• Problem
When you transcribe the entries below, begin at their first line and stop after the line containing "R119: 47k (GND, VC) -> 47k (GND, VTH)"; pictures stay out.

(Before-and-after change records)
-------

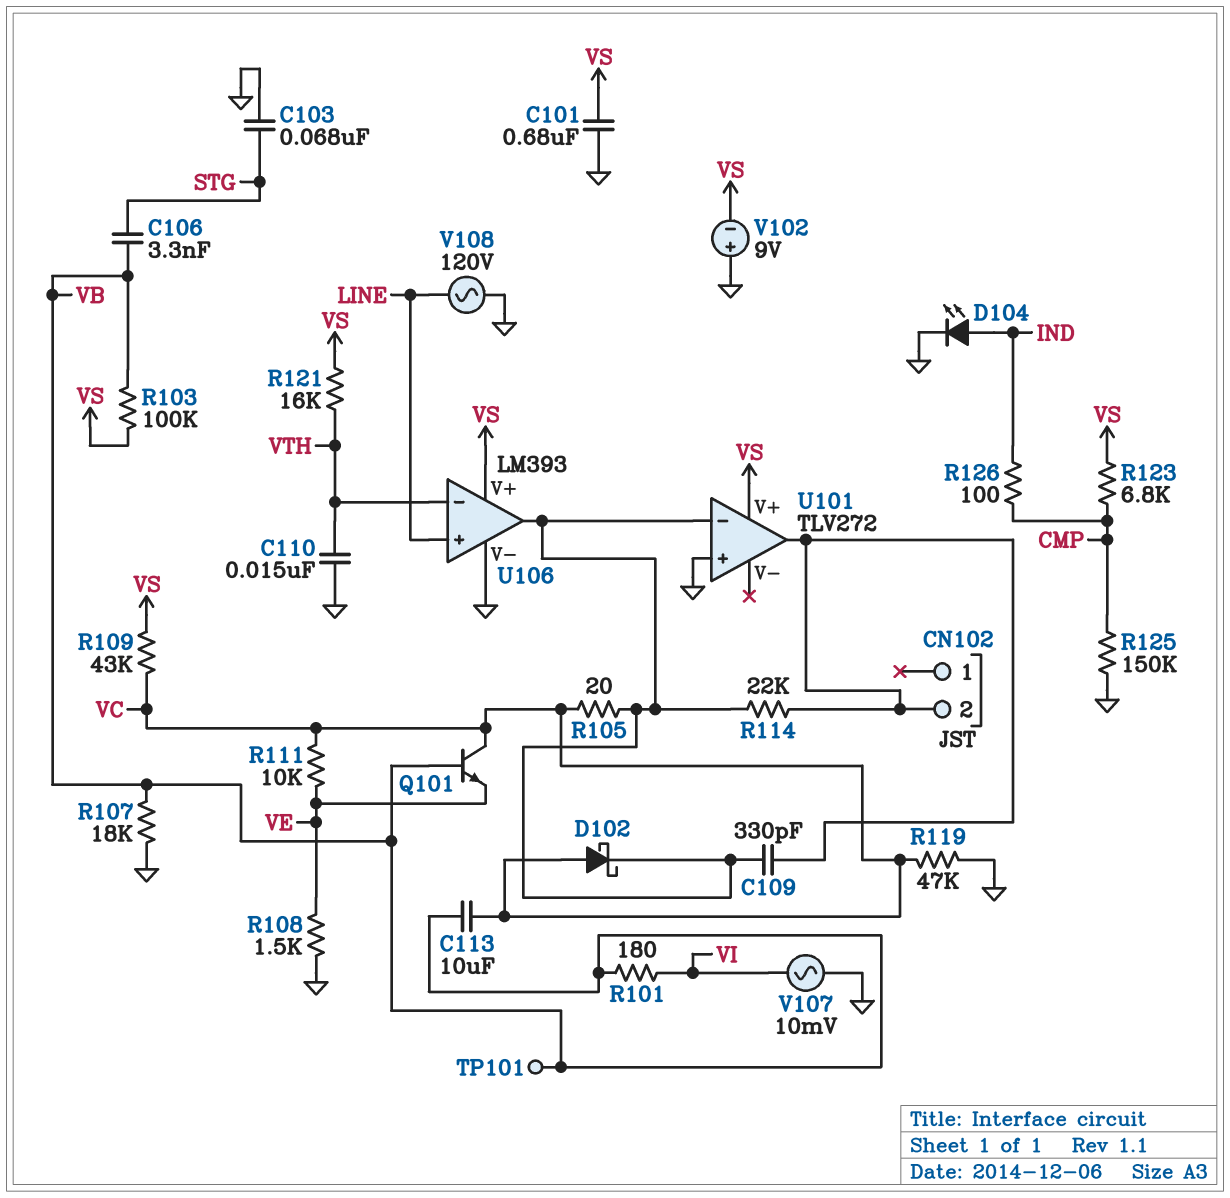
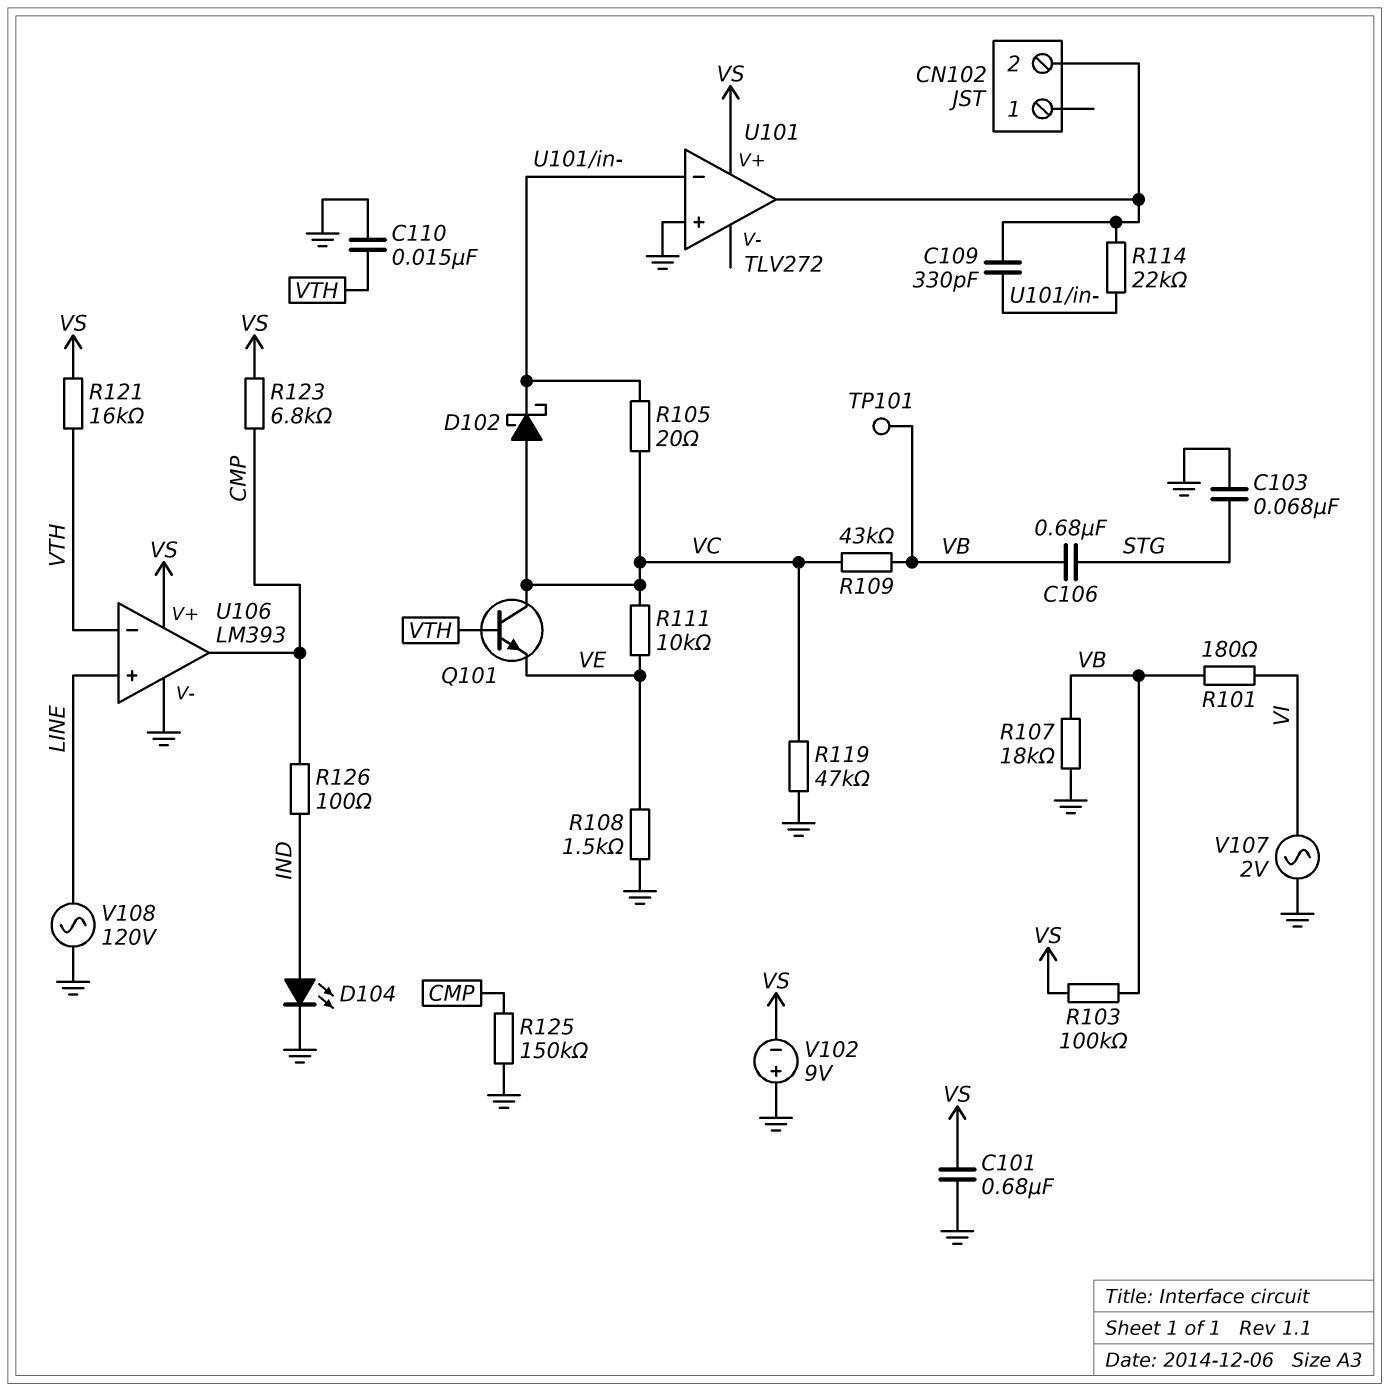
C106: 3.3nF (STG, VB) -> 680nF (STG, VB)
C113: 10uF (VB, VC) -> none
Q101: NPN (B VB, C VC, E VE) -> NPN (B VTH, C VC, E VE)
R109: 43k (VC, VS) -> 43k (VB, VC)
U106 pin out: U101/in- -> CMP
V107: AC 10mV (GND, VI) -> AC 2V (GND, VI)

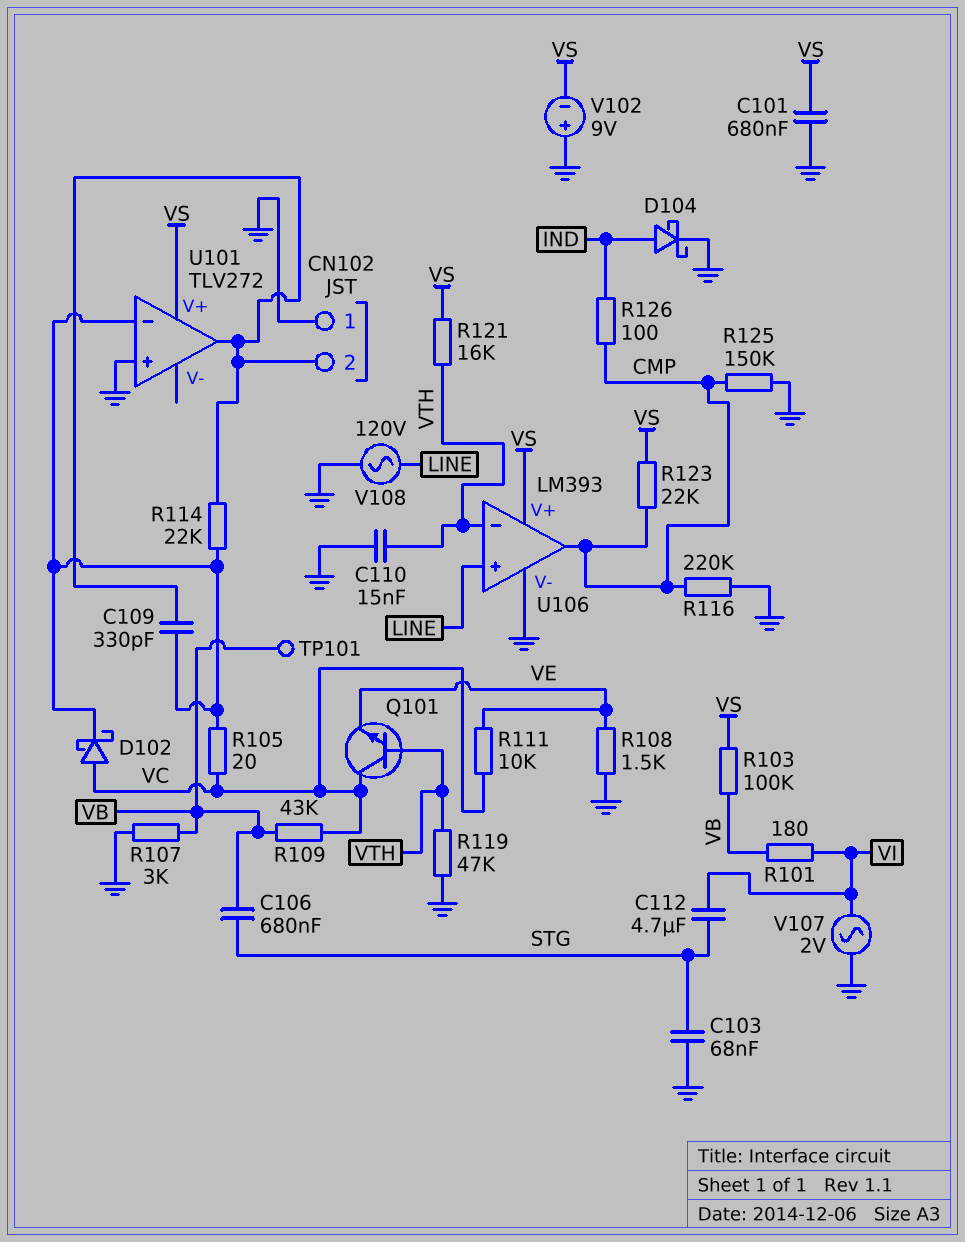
C112: none -> 4.7uF (STG, VI)
CN102 pin 1: none -> GND
D104: LED (A IND, K GND) -> schottky (A IND, K GND)
R107: 18k (GND, VB) -> 3k (GND, VB)
R116: none -> 220k (CMP, GND)
R119: 47k (GND, VC) -> 47k (GND, VTH)
R123: 6.8k (CMP, VS) -> 22k (CMP, VS)

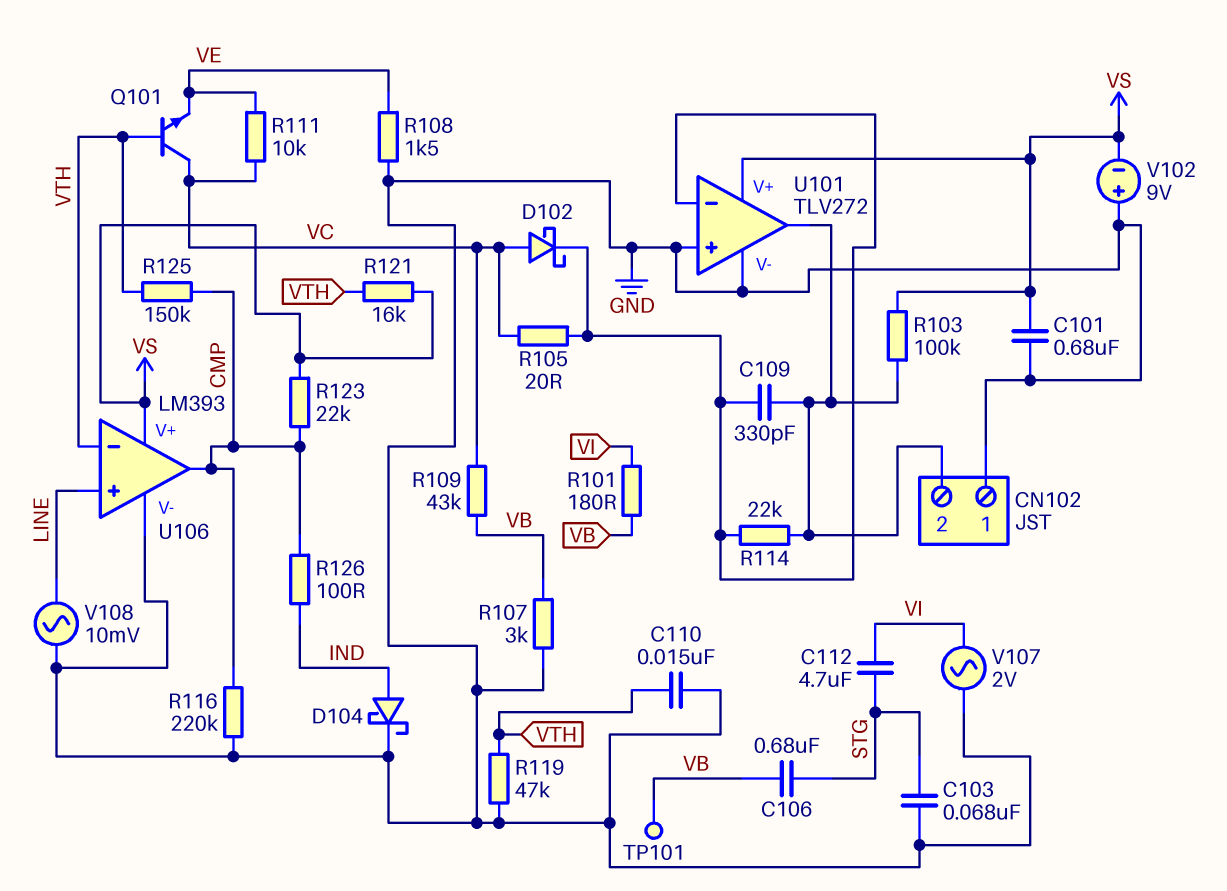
R103: 100k (VB, VS) -> 100k (CN102/2, VS)
R125: 150k (CMP, GND) -> 150k (CMP, VTH)
U101 pin V-: none -> GND
V108: AC 120V (GND, LINE) -> AC 10mV (GND, LINE)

-------

• Task result
C106: 3.3nF (STG, VB) -> 680nF (STG, VB)
C113: 10uF (VB, VC) -> none
Q101: NPN (B VB, C VC, E VE) -> NPN (B VTH, C VC, E VE)
R109: 43k (VC, VS) -> 43k (VB, VC)
U106 pin out: U101/in- -> CMP
V107: AC 10mV (GND, VI) -> AC 2V (GND, VI)

C112: none -> 4.7uF (STG, VI)
CN102 pin 1: none -> GND
D104: LED (A IND, K GND) -> schottky (A IND, K GND)
R107: 18k (GND, VB) -> 3k (GND, VB)
R116: none -> 220k (CMP, GND)
R119: 47k (GND, VC) -> 47k (GND, VTH)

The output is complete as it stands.